§ **DIRECTIONS FOR THIS TASK**
No picture should appear in the copy. Transcribe exactly, and only, the lines from the one with "SW3: none -> switch (PWR, VIN)" through the last line of the data below.

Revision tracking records

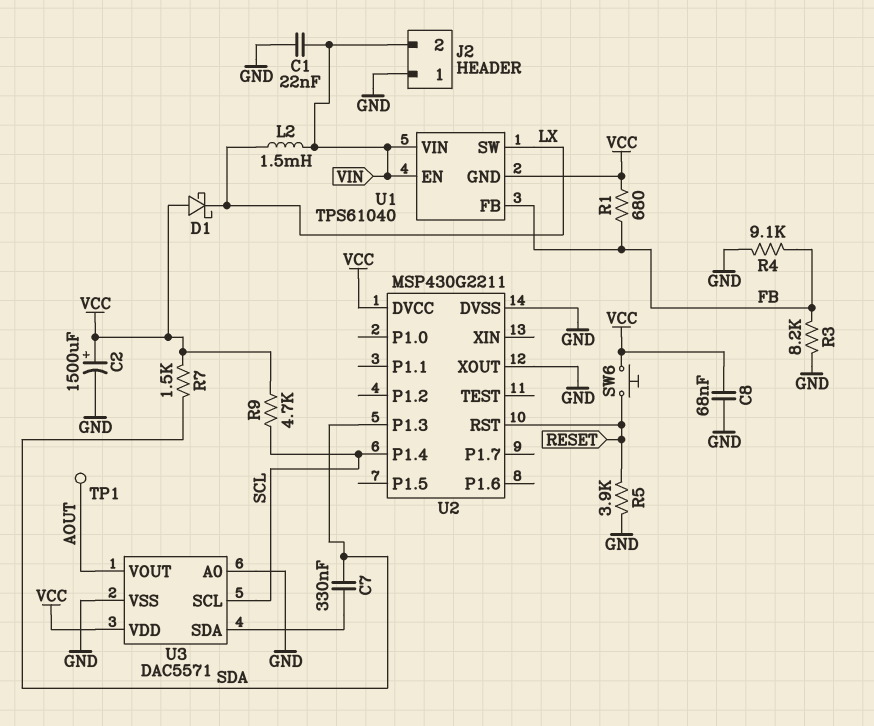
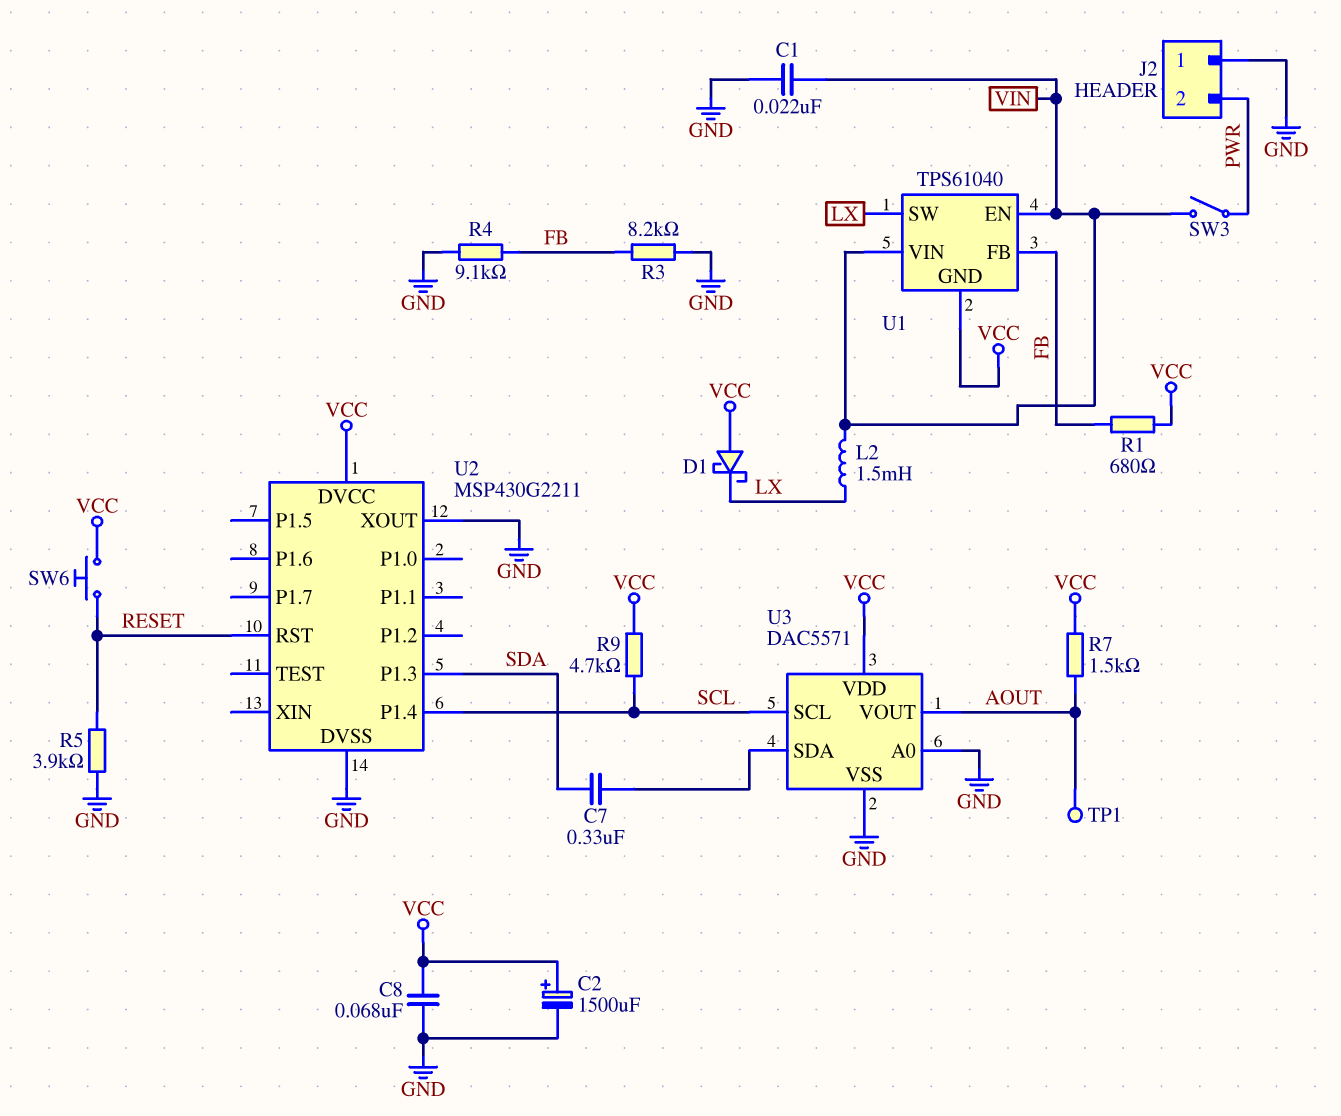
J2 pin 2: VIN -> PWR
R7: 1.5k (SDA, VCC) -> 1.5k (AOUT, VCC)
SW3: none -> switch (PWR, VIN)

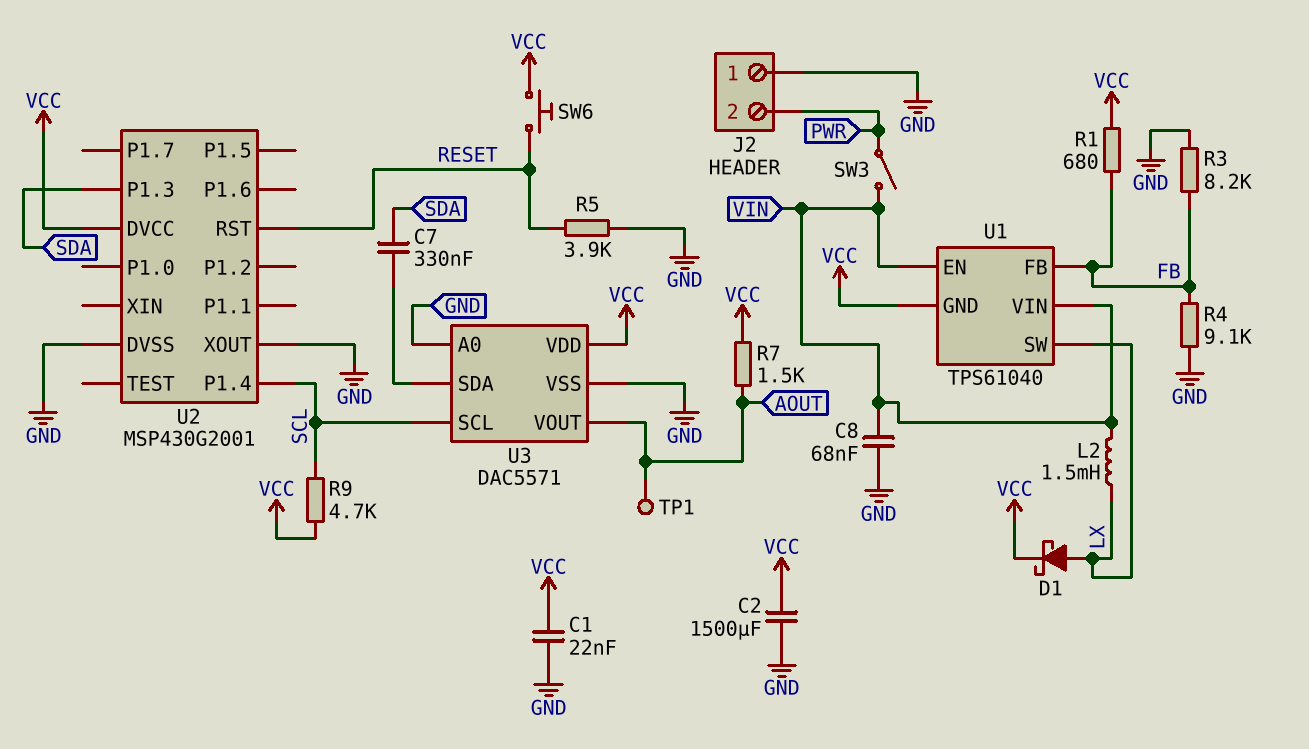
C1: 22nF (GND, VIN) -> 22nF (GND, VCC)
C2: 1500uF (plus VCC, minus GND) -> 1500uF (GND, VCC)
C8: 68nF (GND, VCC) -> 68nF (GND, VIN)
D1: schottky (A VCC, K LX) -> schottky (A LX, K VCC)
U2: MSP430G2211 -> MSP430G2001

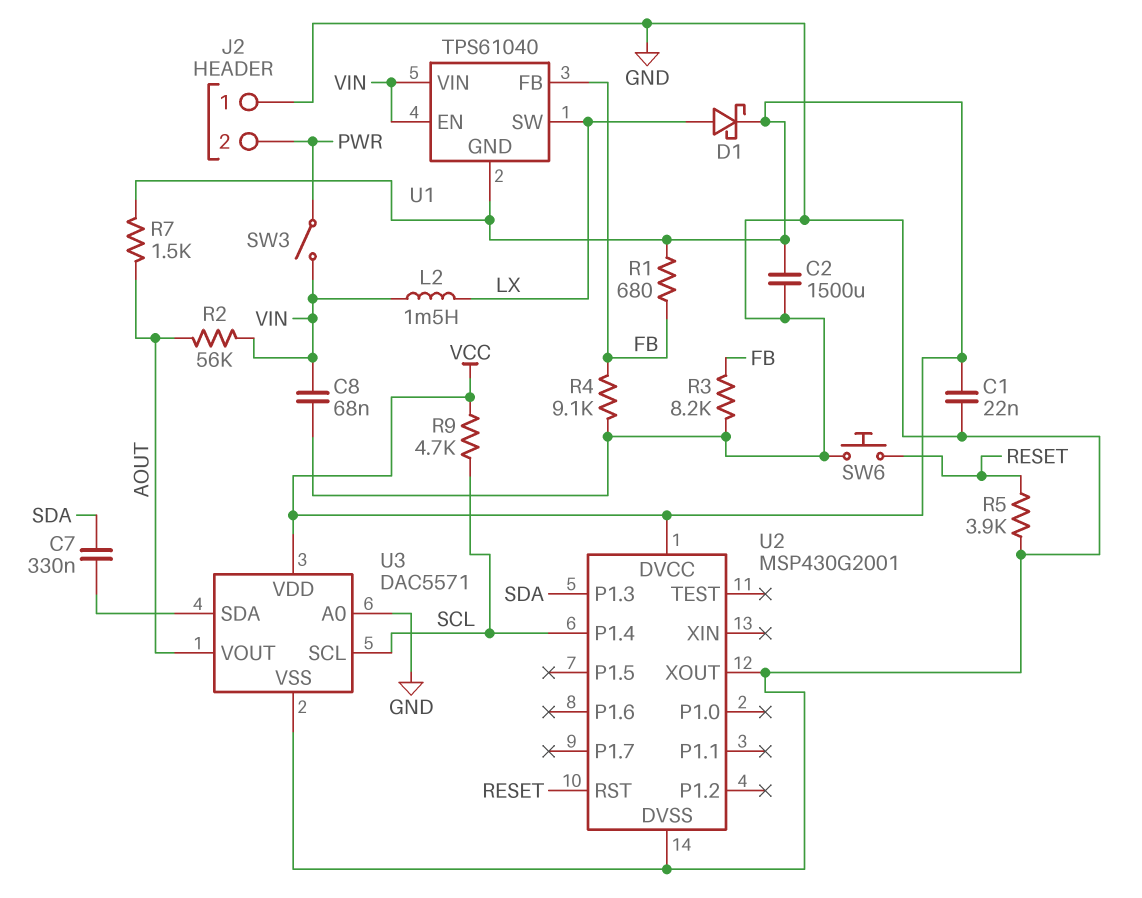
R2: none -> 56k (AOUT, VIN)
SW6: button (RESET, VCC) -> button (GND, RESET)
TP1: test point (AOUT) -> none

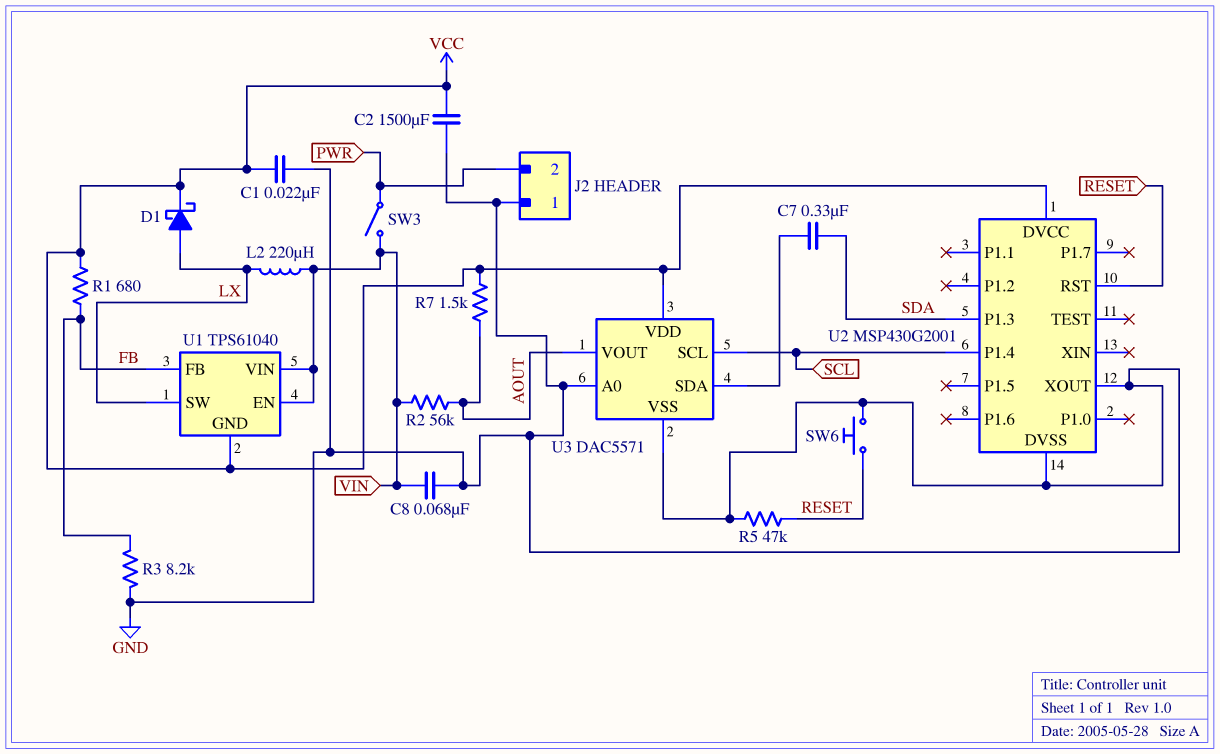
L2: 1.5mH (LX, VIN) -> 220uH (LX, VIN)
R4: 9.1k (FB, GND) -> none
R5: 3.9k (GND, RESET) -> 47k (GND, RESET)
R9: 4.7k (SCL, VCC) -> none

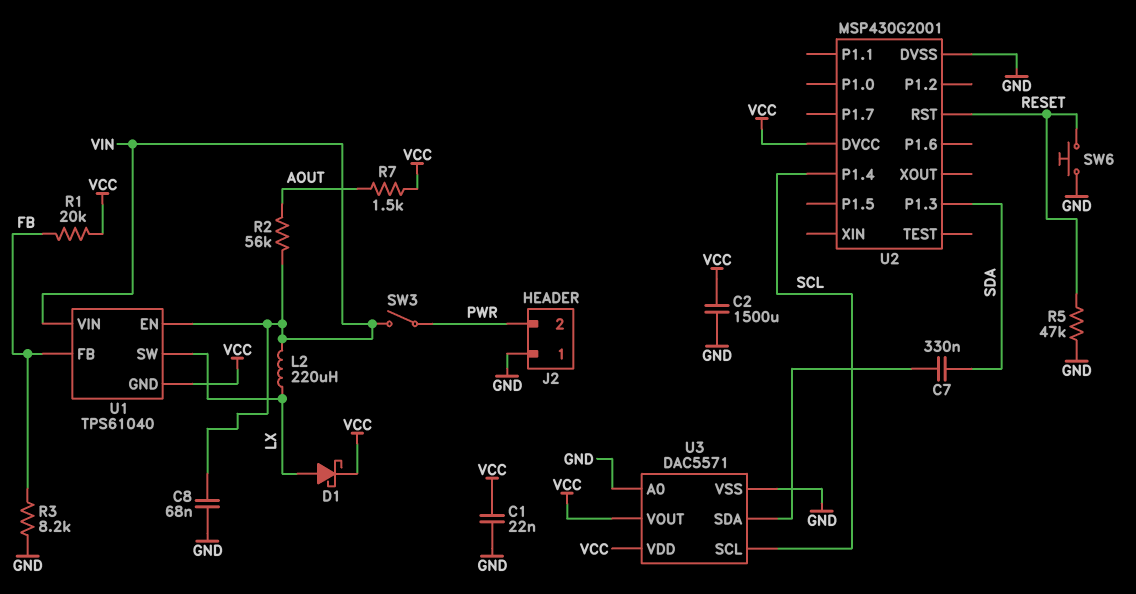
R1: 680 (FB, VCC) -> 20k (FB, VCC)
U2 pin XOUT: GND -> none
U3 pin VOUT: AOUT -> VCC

§ **TASK ANSWER**
SW3: none -> switch (PWR, VIN)

C1: 22nF (GND, VIN) -> 22nF (GND, VCC)
C2: 1500uF (plus VCC, minus GND) -> 1500uF (GND, VCC)
C8: 68nF (GND, VCC) -> 68nF (GND, VIN)
D1: schottky (A VCC, K LX) -> schottky (A LX, K VCC)
U2: MSP430G2211 -> MSP430G2001

R2: none -> 56k (AOUT, VIN)
SW6: button (RESET, VCC) -> button (GND, RESET)
TP1: test point (AOUT) -> none

L2: 1.5mH (LX, VIN) -> 220uH (LX, VIN)
R4: 9.1k (FB, GND) -> none
R5: 3.9k (GND, RESET) -> 47k (GND, RESET)
R9: 4.7k (SCL, VCC) -> none

R1: 680 (FB, VCC) -> 20k (FB, VCC)
U2 pin XOUT: GND -> none
U3 pin VOUT: AOUT -> VCC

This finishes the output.